**TASK TO CARRY OUT:**
Work out how many lines of the listing hold the string "purple". Answer with that number alone.

=-=-=-=-=

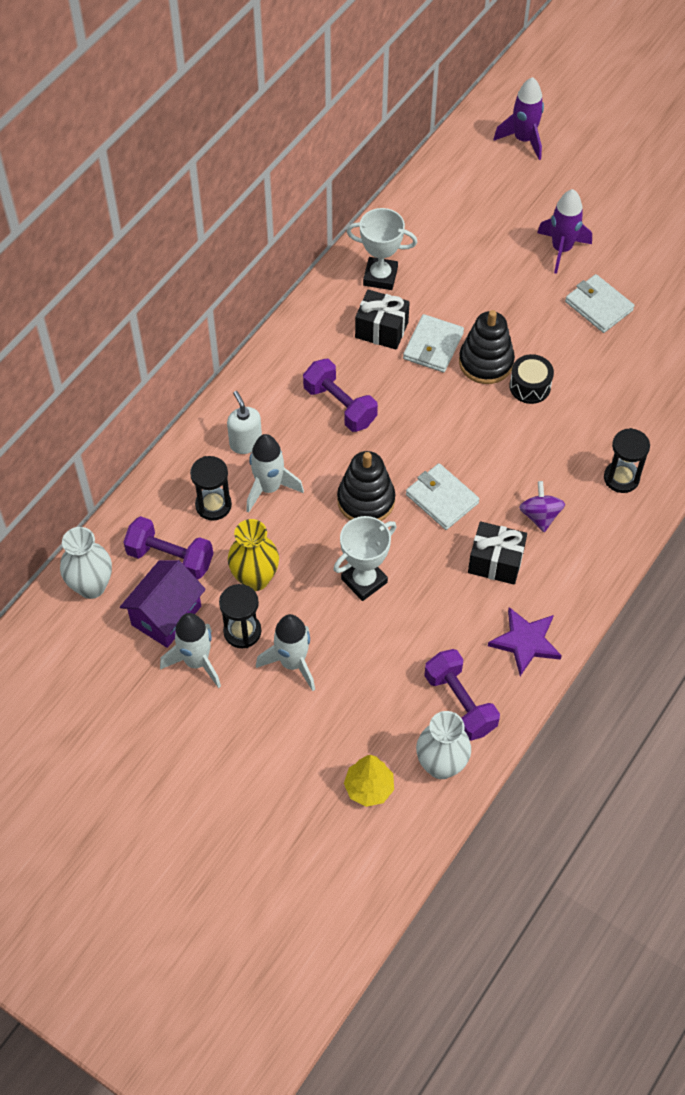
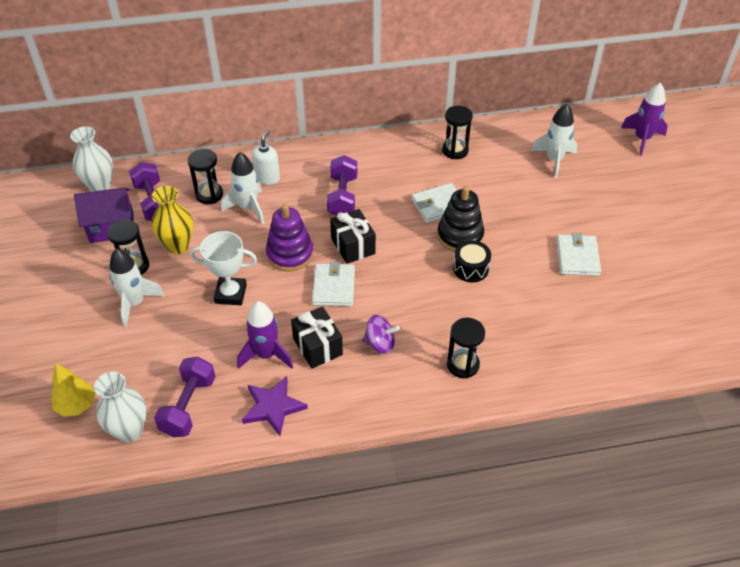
camera: 45 degrees right, 10 degrees down
(196, 661) = (92, 261): white rocket -> white rocket (554, 160)
(366, 500) = (290, 254): black stacking toy -> purple stacking toy
(380, 276) = (455, 150): white trophy -> black hourglass
(381, 330) = (419, 176): black gift -> black gift (353, 246)
(540, 516) = (380, 343): purple spinning top -> purple spinning top turned 60 degrees clockwise
(561, 249) = (592, 210): purple rocket -> purple rocket (266, 354)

=-=-=-=-=

**SOLUTION BELOW:**
3